Task details =
Lines holding the string "objects" are the ones to copy; find them all in the data.

(Overhead images with object lists)
----

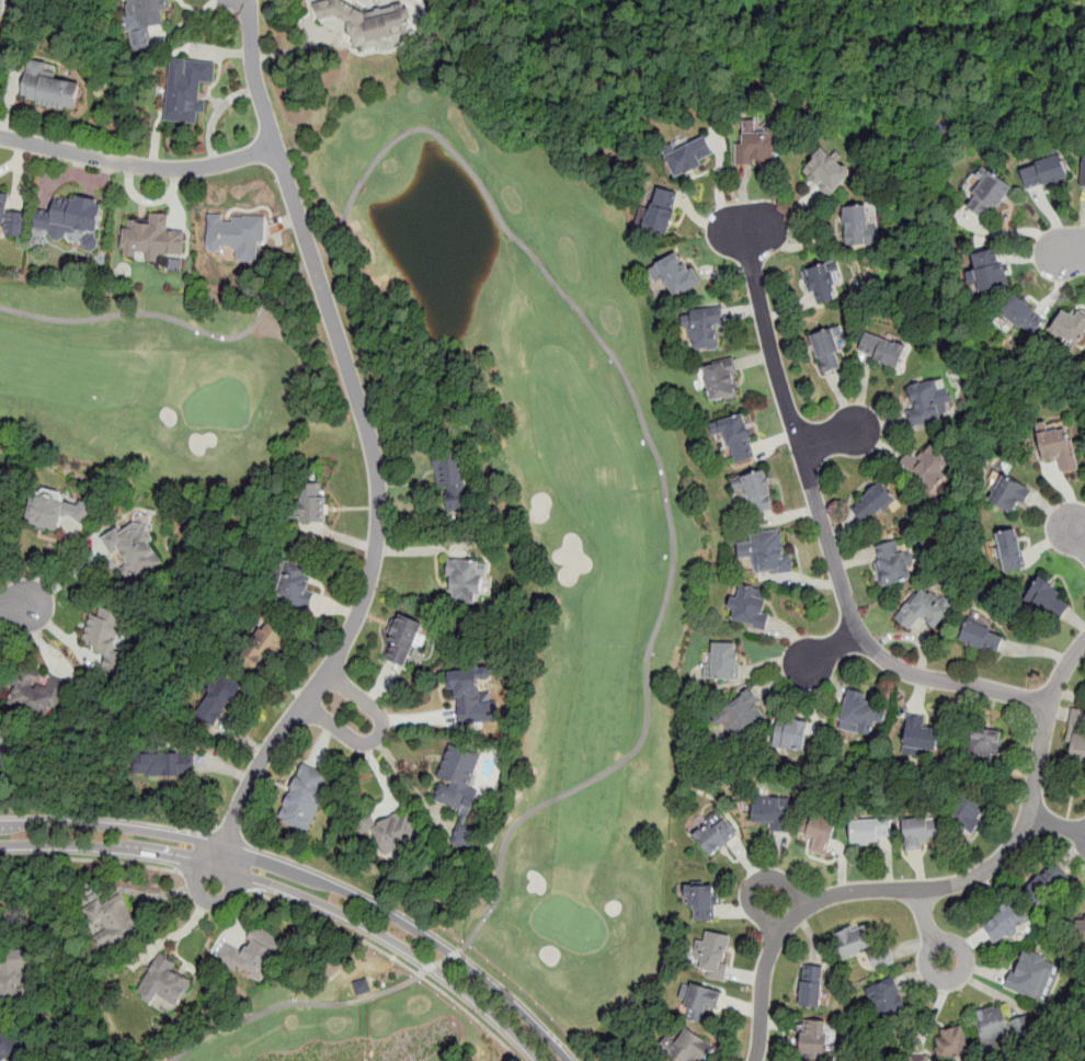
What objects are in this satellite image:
building: (2, 7)
building: (145, 21)
building: (371, 21)
building: (48, 89)
building: (188, 89)
building: (758, 146)
building: (690, 155)
road: (138, 165)
building: (1047, 169)
building: (1083, 171)
building: (827, 172)
building: (988, 194)
building: (659, 211)
building: (70, 217)
building: (10, 222)
building: (857, 226)
building: (235, 237)
building: (152, 238)
road: (1073, 249)
road: (313, 263)
building: (989, 269)
building: (678, 275)
building: (823, 283)
building: (1023, 316)
road: (168, 317)
building: (702, 327)
building: (1069, 327)
building: (827, 350)
building: (883, 350)
building: (720, 381)
building: (927, 403)
road: (829, 435)
road: (370, 439)
building: (735, 439)
building: (1057, 447)
road: (657, 458)
building: (927, 467)
building: (451, 480)
building: (755, 492)
building: (1010, 495)
building: (311, 500)
building: (0, 502)
building: (872, 503)
building: (57, 511)
road: (825, 530)
road: (1077, 537)
building: (135, 550)
building: (1011, 550)
building: (764, 552)
park: (619, 562)
building: (893, 563)
building: (467, 579)
building: (295, 585)
building: (1046, 596)
road: (14, 605)
building: (747, 608)
building: (925, 609)
building: (106, 636)
building: (981, 637)
building: (403, 639)
building: (261, 645)
road: (832, 646)
building: (725, 662)
building: (467, 690)
building: (42, 693)
building: (218, 699)
building: (857, 713)
building: (735, 719)
building: (791, 730)
road: (380, 735)
building: (919, 738)
building: (985, 745)
building: (2, 746)
building: (1077, 747)
building: (165, 765)
building: (457, 779)
building: (305, 797)
building: (968, 811)
building: (771, 813)
road: (1057, 824)
building: (871, 831)
building: (917, 833)
building: (391, 834)
building: (712, 834)
building: (817, 835)
road: (88, 860)
road: (215, 879)
road: (754, 881)
road: (303, 885)
building: (1047, 885)
road: (940, 886)
building: (699, 903)
building: (115, 921)
building: (1004, 923)
road: (928, 928)
building: (1080, 930)
building: (863, 945)
building: (252, 956)
building: (710, 956)
road: (396, 959)
road: (438, 962)
building: (14, 973)
building: (1034, 977)
building: (164, 984)
building: (812, 987)
building: (699, 1001)
road: (289, 1002)
building: (885, 1003)
building: (1000, 1026)
building: (814, 1039)
building: (8, 1042)
building: (951, 1044)
building: (686, 1046)
building: (650, 1058)

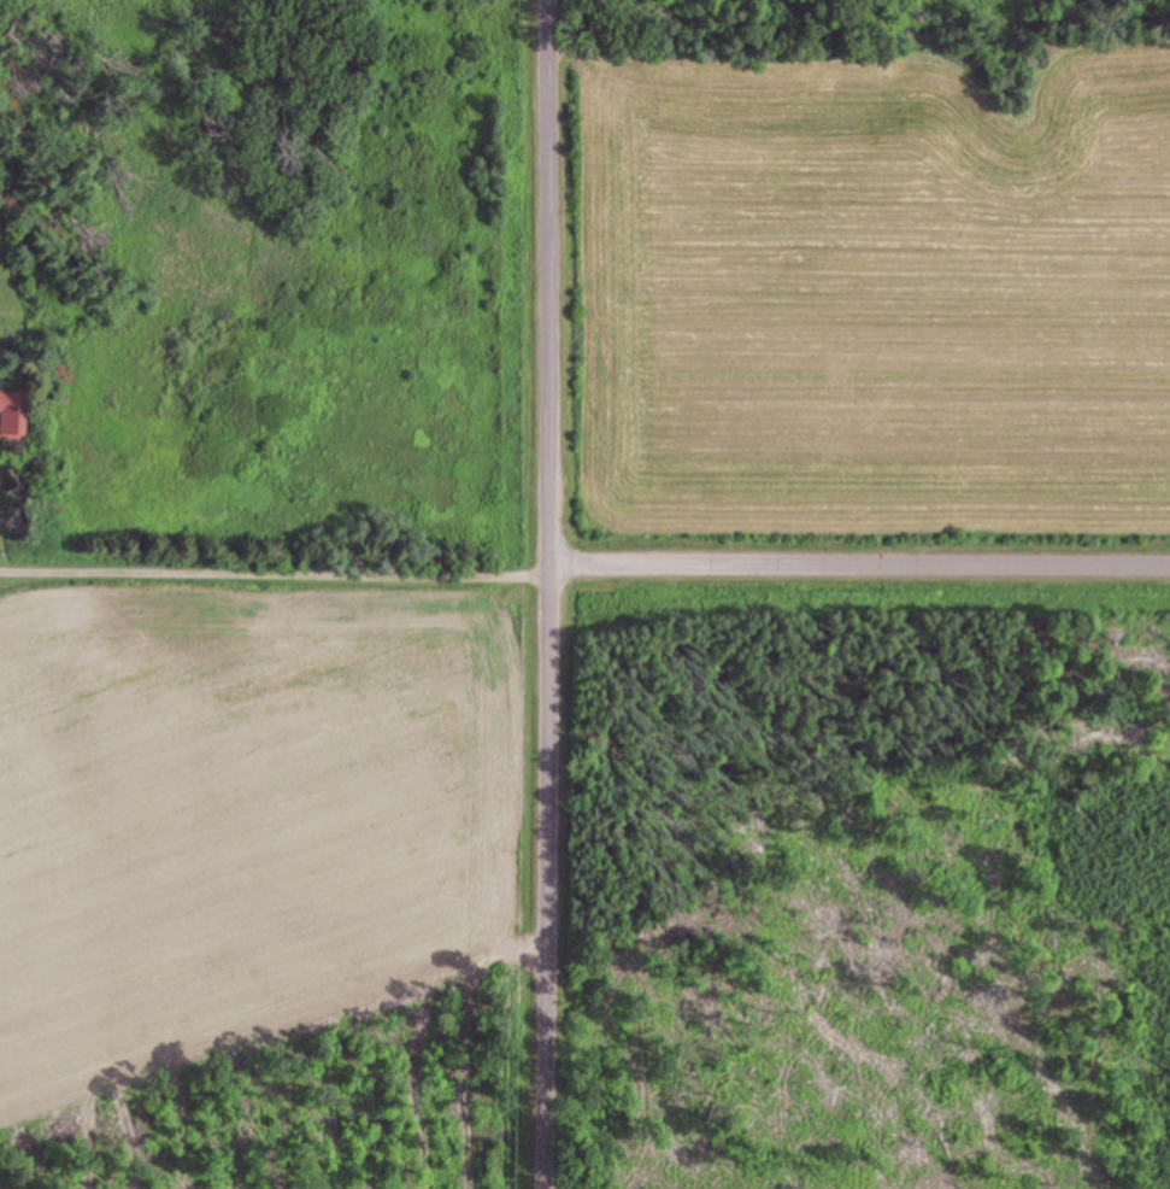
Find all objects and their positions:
road: (275, 580)
road: (860, 586)
road: (550, 594)

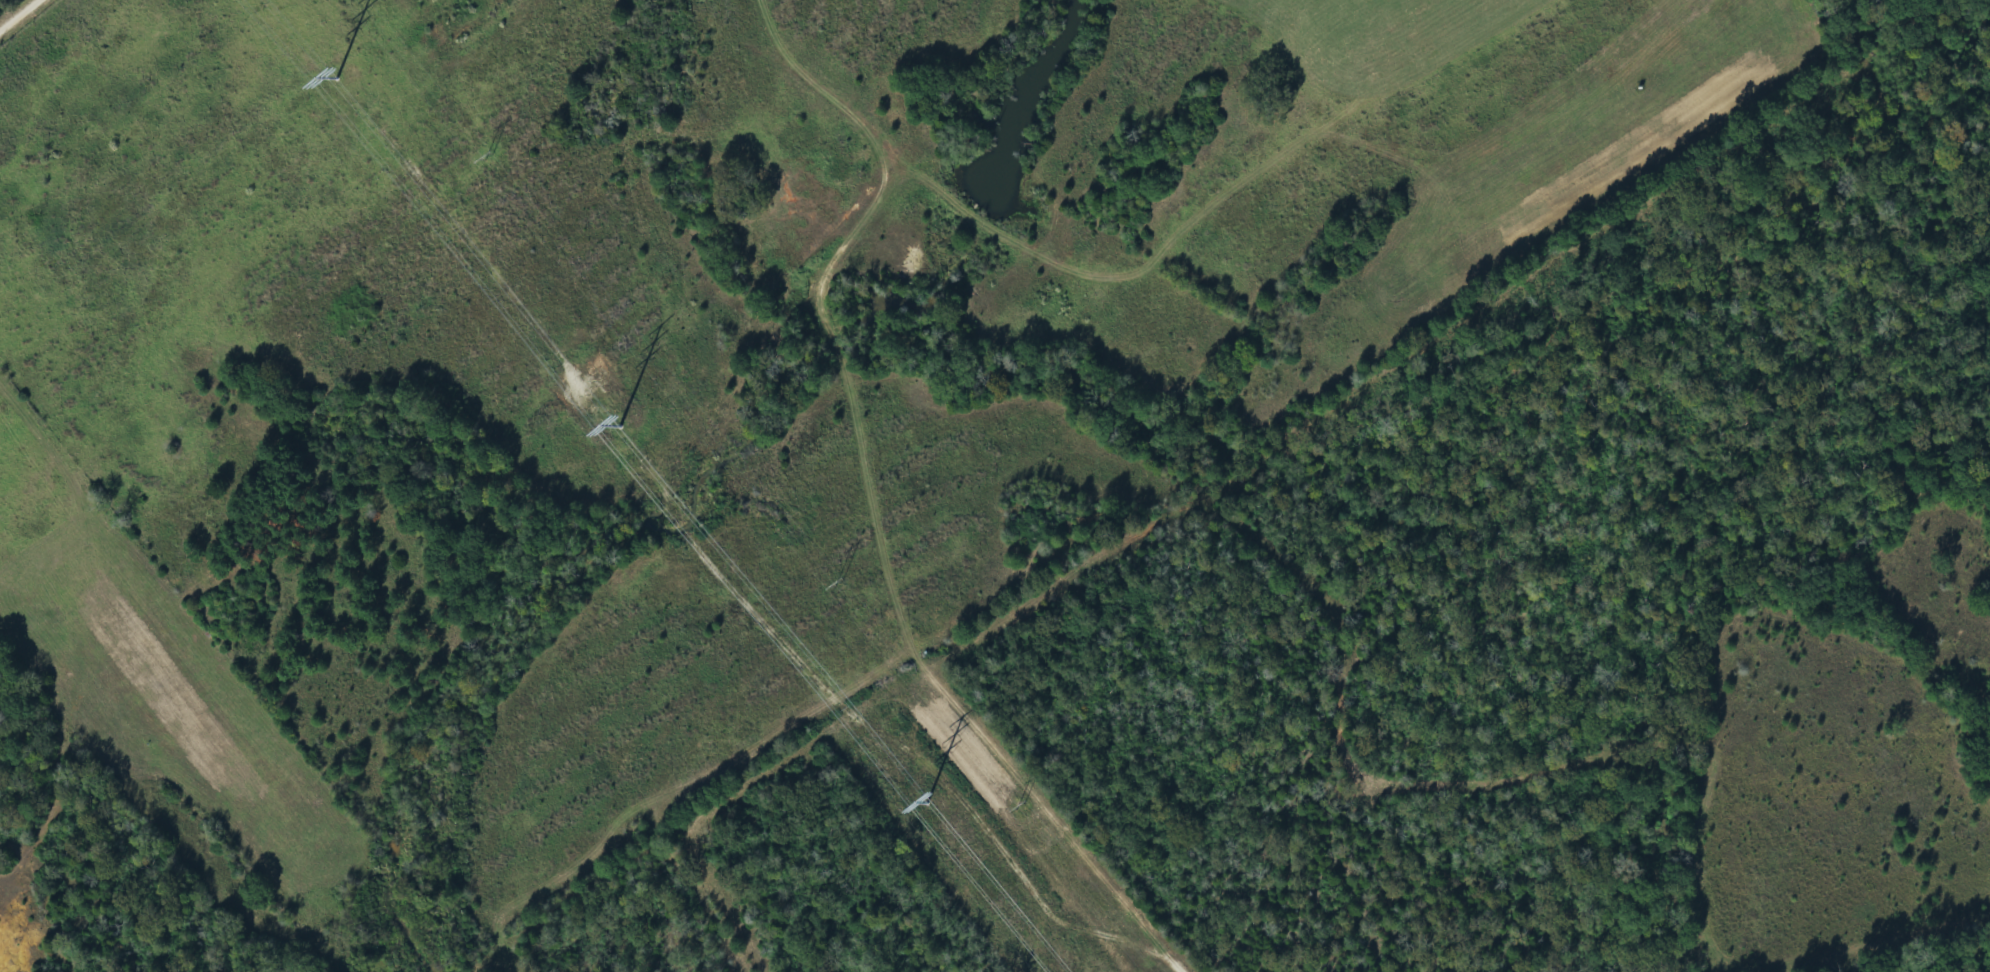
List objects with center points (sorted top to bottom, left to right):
road: (30, 26)
power tower: (319, 85)
power tower: (485, 152)
power tower: (604, 429)
power tower: (837, 583)
power tower: (1020, 806)
power tower: (909, 807)
road: (715, 904)

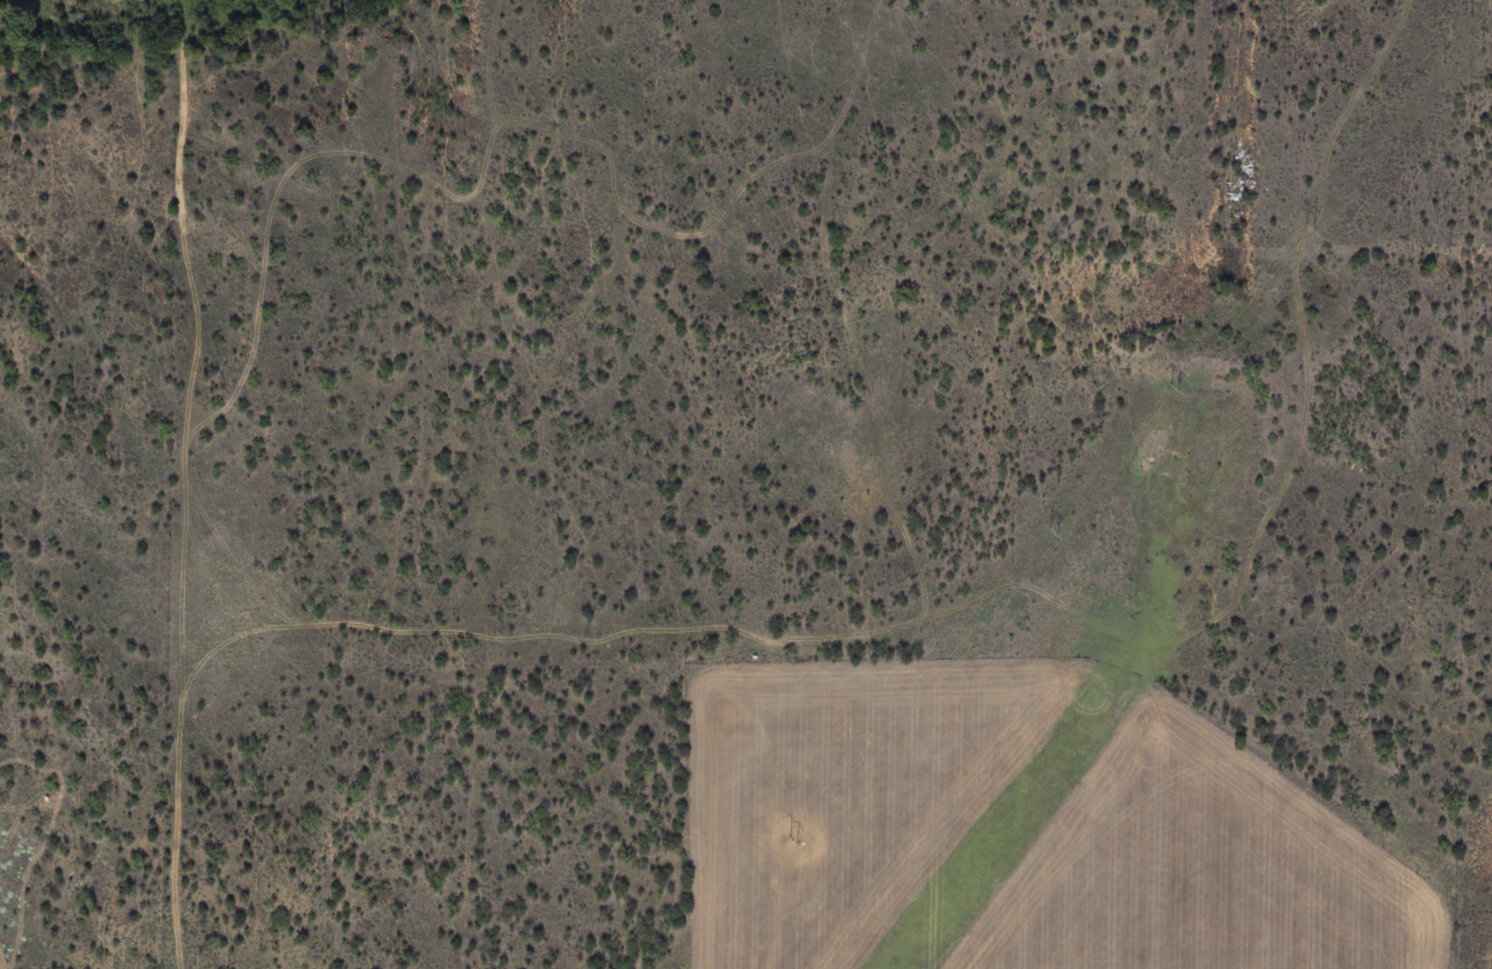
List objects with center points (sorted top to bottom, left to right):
power tower: (1311, 230)
power tower: (1176, 390)
road: (1335, 455)
power tower: (1054, 534)
power tower: (793, 841)

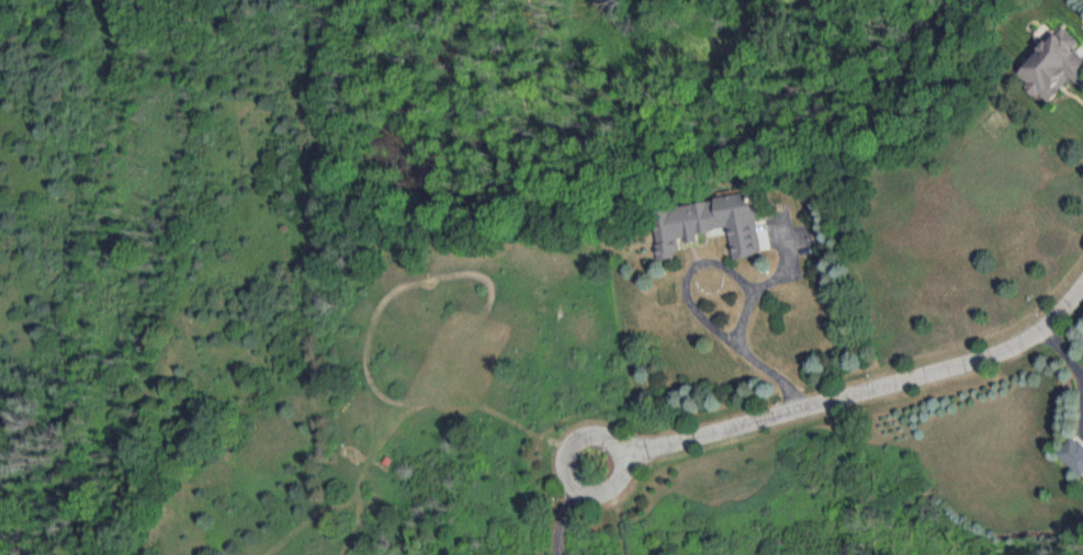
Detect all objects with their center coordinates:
building: (1057, 66)
building: (713, 225)
park: (163, 279)
road: (741, 332)
road: (869, 391)
building: (1073, 455)
road: (566, 471)
road: (564, 522)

----

Your response =
What objects are in this satellite image:
Find all objects and their positions:
List objects with center points (sorted top to bottom, left to right):
List objects with center points (sorted top to bottom, left to right):
Detect all objects with their center coordinates:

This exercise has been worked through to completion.